== TASK DETAILS ==
Please render every line of the listing below as a Markdown table with the columns Row and Entry, numbering the rows in order. Leave out blank lines and the pictures.

begin RECORDS PROVIDED

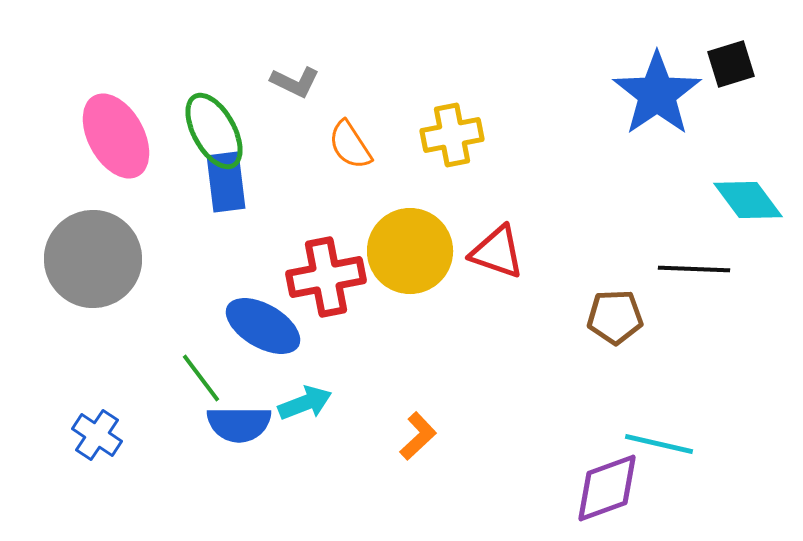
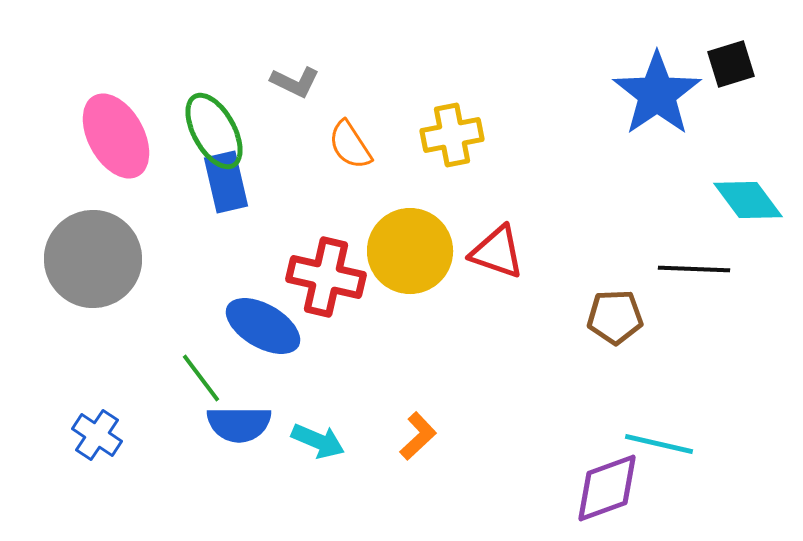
blue rectangle: rotated 6 degrees counterclockwise
red cross: rotated 24 degrees clockwise
cyan arrow: moved 13 px right, 38 px down; rotated 44 degrees clockwise
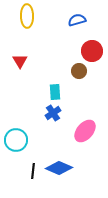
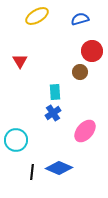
yellow ellipse: moved 10 px right; rotated 60 degrees clockwise
blue semicircle: moved 3 px right, 1 px up
brown circle: moved 1 px right, 1 px down
black line: moved 1 px left, 1 px down
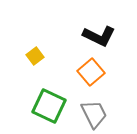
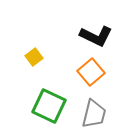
black L-shape: moved 3 px left
yellow square: moved 1 px left, 1 px down
gray trapezoid: rotated 40 degrees clockwise
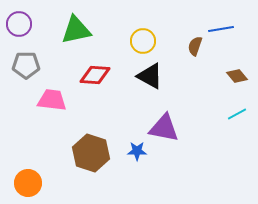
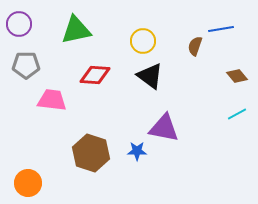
black triangle: rotated 8 degrees clockwise
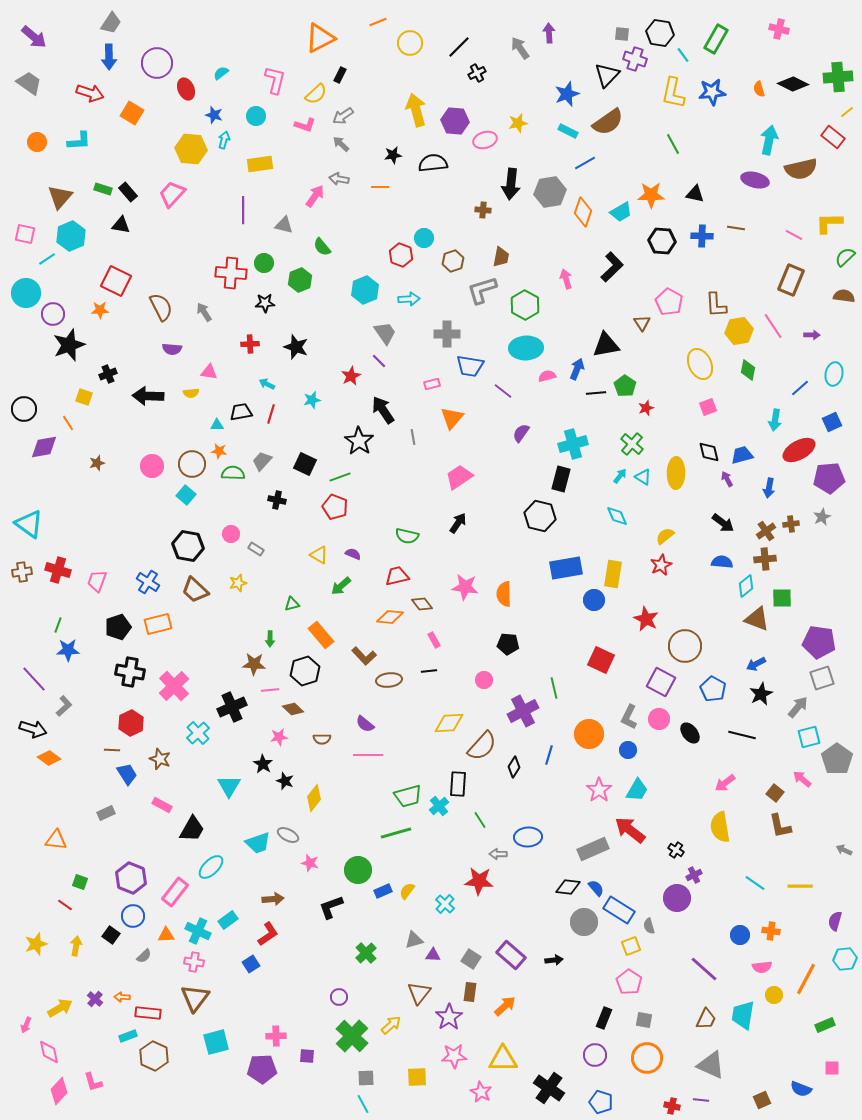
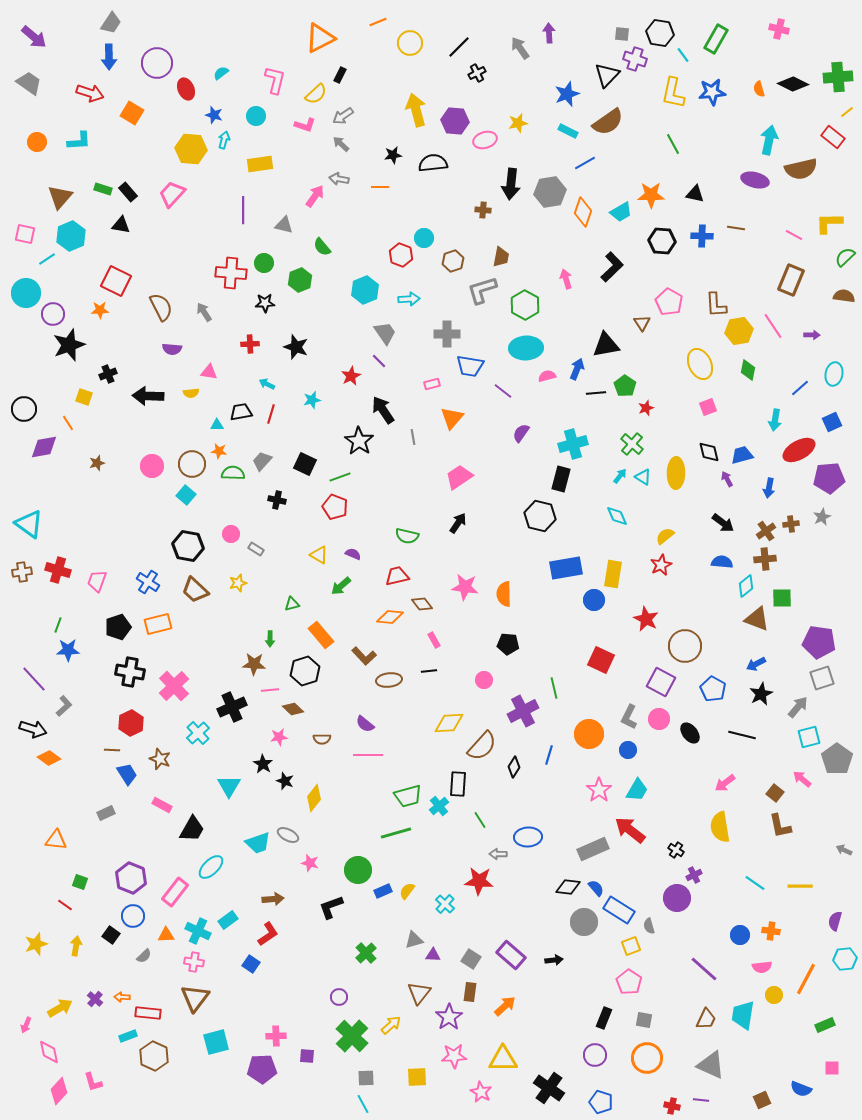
blue square at (251, 964): rotated 24 degrees counterclockwise
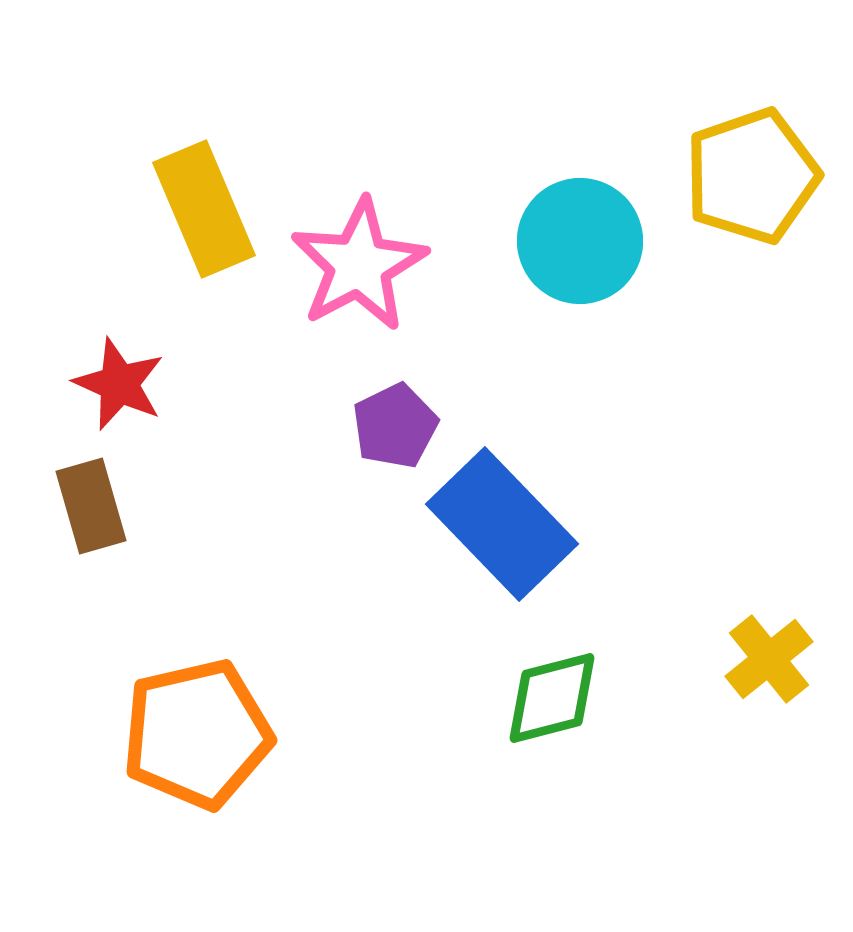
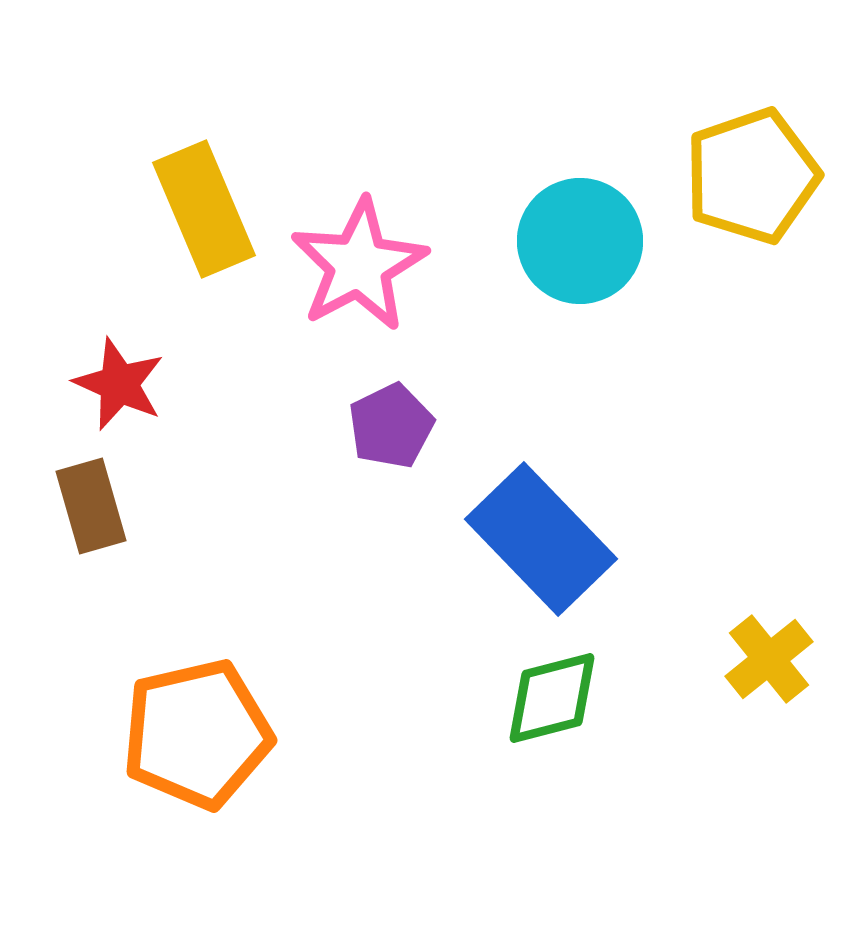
purple pentagon: moved 4 px left
blue rectangle: moved 39 px right, 15 px down
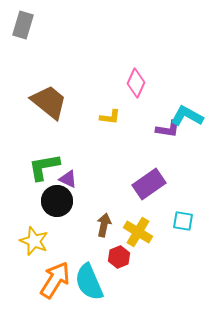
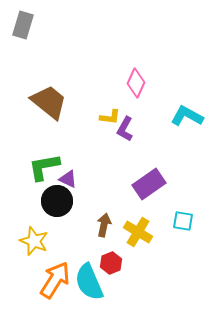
purple L-shape: moved 43 px left; rotated 110 degrees clockwise
red hexagon: moved 8 px left, 6 px down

end RECORDS PROVIDED

== FULL RESPONSE ==
| Row | Entry |
|---|---|
| 1 | blue rectangle: rotated 6 degrees counterclockwise |
| 2 | red cross: rotated 24 degrees clockwise |
| 3 | cyan arrow: moved 13 px right, 38 px down; rotated 44 degrees clockwise |
| 4 | yellow ellipse: moved 10 px right; rotated 60 degrees clockwise |
| 5 | blue semicircle: moved 3 px right, 1 px up |
| 6 | brown circle: moved 1 px right, 1 px down |
| 7 | black line: moved 1 px left, 1 px down |
| 8 | black L-shape: moved 3 px left |
| 9 | yellow square: moved 1 px left, 1 px down |
| 10 | gray trapezoid: rotated 40 degrees clockwise |
| 11 | black triangle: rotated 8 degrees clockwise |
| 12 | blue square at (251, 964): rotated 24 degrees counterclockwise |
| 13 | purple pentagon: moved 4 px left |
| 14 | blue rectangle: moved 39 px right, 15 px down |
| 15 | purple L-shape: moved 43 px left; rotated 110 degrees clockwise |
| 16 | red hexagon: moved 8 px left, 6 px down |